* **Assignment**:
Of the lines in the data below, write out exactly those from the one holding "turquoise_dumbbell 594 171" through the one holding "brown_camera 644 443", both included.

--- START ---

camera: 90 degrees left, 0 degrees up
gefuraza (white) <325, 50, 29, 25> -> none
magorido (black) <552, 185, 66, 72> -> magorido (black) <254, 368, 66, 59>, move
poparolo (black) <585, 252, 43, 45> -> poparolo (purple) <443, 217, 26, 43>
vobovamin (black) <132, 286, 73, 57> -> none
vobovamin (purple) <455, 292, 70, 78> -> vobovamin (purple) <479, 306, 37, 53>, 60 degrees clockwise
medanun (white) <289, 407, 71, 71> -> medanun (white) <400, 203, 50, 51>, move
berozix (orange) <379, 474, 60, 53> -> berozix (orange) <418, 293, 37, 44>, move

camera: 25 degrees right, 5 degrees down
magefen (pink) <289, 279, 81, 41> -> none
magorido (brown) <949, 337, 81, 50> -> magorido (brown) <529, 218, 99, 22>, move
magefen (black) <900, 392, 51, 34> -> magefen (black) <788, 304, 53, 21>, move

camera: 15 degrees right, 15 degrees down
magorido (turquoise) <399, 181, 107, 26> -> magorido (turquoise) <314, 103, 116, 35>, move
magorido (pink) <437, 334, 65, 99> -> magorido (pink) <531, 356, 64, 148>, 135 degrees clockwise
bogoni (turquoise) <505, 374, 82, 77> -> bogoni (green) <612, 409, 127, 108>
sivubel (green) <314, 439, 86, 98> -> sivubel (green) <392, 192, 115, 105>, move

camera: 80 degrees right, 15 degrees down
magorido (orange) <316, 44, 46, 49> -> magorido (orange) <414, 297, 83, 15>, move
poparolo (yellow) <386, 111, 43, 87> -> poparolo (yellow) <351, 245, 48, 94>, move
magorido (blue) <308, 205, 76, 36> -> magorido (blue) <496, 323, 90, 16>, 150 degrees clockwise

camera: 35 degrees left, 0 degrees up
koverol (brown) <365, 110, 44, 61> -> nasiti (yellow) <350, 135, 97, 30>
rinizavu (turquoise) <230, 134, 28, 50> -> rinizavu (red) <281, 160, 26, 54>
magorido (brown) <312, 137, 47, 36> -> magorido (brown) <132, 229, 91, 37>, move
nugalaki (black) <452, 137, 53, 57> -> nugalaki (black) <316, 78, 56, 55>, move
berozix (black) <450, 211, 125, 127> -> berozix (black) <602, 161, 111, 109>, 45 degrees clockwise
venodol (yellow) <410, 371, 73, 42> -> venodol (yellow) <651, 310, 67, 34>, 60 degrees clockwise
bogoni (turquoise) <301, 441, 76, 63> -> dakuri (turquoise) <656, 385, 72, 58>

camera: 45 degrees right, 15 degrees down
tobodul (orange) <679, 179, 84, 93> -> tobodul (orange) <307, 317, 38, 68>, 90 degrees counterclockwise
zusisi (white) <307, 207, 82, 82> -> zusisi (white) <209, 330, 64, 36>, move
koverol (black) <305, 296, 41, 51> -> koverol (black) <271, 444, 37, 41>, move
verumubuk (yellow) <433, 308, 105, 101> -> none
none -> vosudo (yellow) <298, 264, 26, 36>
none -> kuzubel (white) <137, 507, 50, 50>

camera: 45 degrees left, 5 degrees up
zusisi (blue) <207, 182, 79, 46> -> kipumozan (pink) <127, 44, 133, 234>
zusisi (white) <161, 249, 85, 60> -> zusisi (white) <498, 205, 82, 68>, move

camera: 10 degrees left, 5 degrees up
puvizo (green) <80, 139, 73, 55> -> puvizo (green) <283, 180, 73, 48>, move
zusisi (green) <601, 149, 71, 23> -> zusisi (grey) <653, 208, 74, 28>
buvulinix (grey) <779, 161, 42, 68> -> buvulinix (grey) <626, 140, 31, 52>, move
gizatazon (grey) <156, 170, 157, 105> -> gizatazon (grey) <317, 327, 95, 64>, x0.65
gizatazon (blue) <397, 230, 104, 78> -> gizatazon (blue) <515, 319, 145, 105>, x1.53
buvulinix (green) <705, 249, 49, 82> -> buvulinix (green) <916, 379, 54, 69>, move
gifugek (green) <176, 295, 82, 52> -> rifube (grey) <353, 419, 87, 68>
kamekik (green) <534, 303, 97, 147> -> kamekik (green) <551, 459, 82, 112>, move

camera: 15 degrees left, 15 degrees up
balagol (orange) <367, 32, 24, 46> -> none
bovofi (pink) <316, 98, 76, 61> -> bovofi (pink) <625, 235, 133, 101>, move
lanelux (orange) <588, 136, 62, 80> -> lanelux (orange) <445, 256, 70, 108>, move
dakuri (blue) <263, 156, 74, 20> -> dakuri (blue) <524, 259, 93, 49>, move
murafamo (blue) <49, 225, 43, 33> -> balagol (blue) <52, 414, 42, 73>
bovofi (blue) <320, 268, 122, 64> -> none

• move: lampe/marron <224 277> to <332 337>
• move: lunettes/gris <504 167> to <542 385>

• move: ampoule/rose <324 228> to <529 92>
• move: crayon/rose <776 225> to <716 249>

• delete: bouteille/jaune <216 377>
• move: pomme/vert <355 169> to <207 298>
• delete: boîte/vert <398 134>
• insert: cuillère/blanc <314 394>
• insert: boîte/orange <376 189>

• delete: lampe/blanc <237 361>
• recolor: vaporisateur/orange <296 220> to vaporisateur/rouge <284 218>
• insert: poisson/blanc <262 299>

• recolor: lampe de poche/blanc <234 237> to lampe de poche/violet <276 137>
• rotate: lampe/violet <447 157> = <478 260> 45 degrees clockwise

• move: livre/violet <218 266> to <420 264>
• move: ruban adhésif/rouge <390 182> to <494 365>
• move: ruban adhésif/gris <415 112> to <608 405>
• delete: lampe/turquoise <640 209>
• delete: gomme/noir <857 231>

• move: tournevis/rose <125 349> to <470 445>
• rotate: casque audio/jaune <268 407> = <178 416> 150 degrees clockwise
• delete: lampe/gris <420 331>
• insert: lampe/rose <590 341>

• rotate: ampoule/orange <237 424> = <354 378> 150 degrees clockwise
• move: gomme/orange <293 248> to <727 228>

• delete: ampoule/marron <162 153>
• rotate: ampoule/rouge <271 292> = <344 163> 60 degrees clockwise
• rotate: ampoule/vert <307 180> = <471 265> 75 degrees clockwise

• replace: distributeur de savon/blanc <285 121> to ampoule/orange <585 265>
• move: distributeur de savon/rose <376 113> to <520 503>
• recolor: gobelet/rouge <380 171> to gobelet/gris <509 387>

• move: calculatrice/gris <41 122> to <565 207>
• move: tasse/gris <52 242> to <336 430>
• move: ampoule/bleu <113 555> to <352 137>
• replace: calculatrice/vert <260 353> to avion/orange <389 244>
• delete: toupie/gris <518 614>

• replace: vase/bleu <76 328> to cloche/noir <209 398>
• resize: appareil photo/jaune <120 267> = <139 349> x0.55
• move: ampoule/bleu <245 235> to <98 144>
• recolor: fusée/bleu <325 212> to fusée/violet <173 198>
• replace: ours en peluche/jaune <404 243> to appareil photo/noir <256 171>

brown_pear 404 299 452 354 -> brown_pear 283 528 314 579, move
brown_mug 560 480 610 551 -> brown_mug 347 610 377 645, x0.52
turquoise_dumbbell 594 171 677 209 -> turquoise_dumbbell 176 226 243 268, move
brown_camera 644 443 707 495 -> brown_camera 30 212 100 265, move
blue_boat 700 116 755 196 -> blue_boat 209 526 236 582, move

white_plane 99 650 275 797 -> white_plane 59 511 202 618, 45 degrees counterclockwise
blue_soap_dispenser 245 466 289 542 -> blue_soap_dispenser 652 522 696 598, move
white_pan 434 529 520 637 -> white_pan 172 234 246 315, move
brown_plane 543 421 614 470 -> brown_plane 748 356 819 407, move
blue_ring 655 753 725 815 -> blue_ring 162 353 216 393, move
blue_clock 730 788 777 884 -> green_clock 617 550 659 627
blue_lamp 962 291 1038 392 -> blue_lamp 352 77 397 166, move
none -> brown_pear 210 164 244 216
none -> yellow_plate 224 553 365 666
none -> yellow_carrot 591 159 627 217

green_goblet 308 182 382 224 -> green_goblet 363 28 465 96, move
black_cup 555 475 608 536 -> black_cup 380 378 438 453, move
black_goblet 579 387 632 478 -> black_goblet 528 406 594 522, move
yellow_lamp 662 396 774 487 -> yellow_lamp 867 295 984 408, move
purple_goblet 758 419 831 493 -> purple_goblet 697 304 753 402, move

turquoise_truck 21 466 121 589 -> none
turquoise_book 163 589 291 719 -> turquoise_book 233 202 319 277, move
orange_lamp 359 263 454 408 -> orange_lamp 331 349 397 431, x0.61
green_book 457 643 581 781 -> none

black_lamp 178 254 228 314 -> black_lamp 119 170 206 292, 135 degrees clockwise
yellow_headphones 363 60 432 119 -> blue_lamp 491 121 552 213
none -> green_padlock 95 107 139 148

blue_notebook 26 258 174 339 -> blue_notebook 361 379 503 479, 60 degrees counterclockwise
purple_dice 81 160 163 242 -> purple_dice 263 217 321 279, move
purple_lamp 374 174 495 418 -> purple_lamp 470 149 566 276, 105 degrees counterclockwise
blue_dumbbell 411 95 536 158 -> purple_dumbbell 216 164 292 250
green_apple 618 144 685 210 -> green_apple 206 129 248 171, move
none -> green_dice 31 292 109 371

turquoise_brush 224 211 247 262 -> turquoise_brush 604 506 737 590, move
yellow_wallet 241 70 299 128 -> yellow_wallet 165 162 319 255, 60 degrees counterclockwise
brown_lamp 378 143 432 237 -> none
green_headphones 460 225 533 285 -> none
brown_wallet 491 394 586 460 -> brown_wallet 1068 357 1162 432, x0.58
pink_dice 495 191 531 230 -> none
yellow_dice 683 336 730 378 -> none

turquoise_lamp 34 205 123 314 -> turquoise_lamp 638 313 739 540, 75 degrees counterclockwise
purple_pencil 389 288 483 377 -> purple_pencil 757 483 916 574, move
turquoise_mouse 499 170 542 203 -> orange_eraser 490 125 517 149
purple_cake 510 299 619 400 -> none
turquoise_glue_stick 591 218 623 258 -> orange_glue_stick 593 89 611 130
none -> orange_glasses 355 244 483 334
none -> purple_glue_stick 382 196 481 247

--- END ---

* **Response**:
turquoise_dumbbell 594 171 677 209 -> turquoise_dumbbell 176 226 243 268, move
brown_camera 644 443 707 495 -> brown_camera 30 212 100 265, move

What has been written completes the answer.